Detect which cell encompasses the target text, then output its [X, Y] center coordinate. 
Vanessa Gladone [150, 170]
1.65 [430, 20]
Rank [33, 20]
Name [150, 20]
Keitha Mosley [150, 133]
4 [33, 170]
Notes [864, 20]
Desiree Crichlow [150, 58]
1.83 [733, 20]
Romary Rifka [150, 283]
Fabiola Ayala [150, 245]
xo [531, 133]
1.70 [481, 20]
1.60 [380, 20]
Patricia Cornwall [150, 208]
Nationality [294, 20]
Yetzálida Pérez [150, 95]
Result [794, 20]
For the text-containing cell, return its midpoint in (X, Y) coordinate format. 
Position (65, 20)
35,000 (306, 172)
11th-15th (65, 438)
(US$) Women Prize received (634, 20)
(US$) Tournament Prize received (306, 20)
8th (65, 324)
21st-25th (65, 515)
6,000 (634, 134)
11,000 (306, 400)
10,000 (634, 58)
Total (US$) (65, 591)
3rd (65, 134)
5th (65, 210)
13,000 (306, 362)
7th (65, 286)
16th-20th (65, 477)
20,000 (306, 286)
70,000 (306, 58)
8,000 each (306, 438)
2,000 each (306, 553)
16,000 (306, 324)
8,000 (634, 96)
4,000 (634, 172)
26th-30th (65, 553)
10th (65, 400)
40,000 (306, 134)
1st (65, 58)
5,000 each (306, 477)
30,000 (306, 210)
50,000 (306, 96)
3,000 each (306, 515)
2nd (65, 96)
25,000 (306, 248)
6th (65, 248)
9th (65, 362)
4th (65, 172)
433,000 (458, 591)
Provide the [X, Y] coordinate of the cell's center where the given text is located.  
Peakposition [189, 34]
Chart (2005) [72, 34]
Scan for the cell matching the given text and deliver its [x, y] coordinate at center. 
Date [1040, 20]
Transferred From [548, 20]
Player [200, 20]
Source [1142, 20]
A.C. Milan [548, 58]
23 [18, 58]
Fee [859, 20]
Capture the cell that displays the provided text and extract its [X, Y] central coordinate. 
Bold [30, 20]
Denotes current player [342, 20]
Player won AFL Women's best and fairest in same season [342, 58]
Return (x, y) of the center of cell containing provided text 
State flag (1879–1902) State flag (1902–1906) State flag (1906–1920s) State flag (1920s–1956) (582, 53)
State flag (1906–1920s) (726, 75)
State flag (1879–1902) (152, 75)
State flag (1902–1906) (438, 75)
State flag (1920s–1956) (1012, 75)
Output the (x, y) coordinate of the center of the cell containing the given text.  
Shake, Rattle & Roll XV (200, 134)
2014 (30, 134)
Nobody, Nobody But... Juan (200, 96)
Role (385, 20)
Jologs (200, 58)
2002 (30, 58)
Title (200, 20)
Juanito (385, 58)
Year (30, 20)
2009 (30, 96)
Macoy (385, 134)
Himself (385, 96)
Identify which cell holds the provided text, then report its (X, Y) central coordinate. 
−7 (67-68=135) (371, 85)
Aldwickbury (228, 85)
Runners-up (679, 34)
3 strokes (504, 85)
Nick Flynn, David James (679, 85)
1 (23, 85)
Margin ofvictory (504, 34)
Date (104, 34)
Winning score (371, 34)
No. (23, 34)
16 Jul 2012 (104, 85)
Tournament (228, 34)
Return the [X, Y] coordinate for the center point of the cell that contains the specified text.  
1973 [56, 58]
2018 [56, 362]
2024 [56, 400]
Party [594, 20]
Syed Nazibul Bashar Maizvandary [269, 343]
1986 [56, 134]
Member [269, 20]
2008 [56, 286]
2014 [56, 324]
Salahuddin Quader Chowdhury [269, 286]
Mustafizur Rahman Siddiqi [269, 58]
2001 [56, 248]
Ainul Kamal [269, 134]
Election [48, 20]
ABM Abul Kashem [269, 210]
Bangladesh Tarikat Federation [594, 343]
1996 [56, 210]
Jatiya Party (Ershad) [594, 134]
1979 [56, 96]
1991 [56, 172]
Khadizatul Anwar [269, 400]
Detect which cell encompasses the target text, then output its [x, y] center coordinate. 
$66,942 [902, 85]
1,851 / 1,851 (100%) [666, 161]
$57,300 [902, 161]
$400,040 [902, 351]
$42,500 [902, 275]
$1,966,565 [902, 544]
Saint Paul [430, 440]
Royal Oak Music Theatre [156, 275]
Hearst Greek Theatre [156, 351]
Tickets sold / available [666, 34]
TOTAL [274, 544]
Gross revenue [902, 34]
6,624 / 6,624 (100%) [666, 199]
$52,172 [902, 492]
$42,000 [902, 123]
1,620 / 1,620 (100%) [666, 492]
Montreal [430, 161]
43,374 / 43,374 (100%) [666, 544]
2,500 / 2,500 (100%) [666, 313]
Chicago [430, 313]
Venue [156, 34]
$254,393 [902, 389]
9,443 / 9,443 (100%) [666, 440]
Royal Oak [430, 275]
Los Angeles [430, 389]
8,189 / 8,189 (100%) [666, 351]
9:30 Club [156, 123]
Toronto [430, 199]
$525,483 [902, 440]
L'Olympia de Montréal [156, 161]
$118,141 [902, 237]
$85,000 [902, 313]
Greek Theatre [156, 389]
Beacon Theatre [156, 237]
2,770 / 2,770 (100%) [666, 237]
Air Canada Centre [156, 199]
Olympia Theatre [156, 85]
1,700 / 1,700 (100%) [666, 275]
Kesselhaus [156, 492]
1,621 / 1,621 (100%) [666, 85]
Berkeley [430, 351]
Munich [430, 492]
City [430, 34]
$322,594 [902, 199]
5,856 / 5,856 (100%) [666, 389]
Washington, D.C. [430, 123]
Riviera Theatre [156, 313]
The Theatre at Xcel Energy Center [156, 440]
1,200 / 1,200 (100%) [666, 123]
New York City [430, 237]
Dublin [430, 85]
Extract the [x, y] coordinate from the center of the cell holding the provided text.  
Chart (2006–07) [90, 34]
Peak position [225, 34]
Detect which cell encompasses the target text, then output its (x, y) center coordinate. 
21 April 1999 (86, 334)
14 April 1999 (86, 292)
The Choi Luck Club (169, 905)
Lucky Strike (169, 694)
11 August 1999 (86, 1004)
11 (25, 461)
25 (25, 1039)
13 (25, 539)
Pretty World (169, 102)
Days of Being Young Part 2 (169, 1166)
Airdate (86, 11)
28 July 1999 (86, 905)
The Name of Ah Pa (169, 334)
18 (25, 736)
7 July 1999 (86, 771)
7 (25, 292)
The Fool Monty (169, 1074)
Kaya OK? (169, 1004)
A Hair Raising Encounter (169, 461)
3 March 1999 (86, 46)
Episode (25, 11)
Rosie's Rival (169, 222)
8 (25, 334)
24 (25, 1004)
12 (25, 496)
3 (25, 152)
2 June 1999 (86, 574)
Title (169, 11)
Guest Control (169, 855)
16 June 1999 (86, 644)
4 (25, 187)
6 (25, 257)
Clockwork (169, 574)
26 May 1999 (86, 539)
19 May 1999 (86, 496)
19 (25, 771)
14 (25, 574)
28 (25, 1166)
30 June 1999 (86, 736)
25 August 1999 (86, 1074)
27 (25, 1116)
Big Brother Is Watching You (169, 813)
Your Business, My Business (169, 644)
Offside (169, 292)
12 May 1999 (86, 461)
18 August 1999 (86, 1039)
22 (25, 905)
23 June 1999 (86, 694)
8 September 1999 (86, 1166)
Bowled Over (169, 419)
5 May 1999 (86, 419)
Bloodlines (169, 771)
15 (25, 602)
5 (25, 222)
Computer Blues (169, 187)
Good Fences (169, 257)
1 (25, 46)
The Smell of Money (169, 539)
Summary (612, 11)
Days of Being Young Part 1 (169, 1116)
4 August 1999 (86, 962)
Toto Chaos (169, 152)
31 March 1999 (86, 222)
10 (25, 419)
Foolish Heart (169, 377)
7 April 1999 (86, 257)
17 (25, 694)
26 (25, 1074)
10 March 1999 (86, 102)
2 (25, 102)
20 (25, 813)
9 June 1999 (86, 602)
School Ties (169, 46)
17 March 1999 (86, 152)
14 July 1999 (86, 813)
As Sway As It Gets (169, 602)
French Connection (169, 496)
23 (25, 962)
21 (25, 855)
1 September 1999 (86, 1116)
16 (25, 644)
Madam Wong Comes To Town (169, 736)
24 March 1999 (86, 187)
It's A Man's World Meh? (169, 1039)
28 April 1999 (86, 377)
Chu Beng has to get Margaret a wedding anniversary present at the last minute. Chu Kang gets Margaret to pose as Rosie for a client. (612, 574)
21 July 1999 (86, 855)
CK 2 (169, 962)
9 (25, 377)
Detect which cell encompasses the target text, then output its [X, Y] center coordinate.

# What to do:
Pull out every line of the records that contains the word "August".

# Solution for this task:
11 August 1999 (86, 1004)
25 August 1999 (86, 1074)
18 August 1999 (86, 1039)
4 August 1999 (86, 962)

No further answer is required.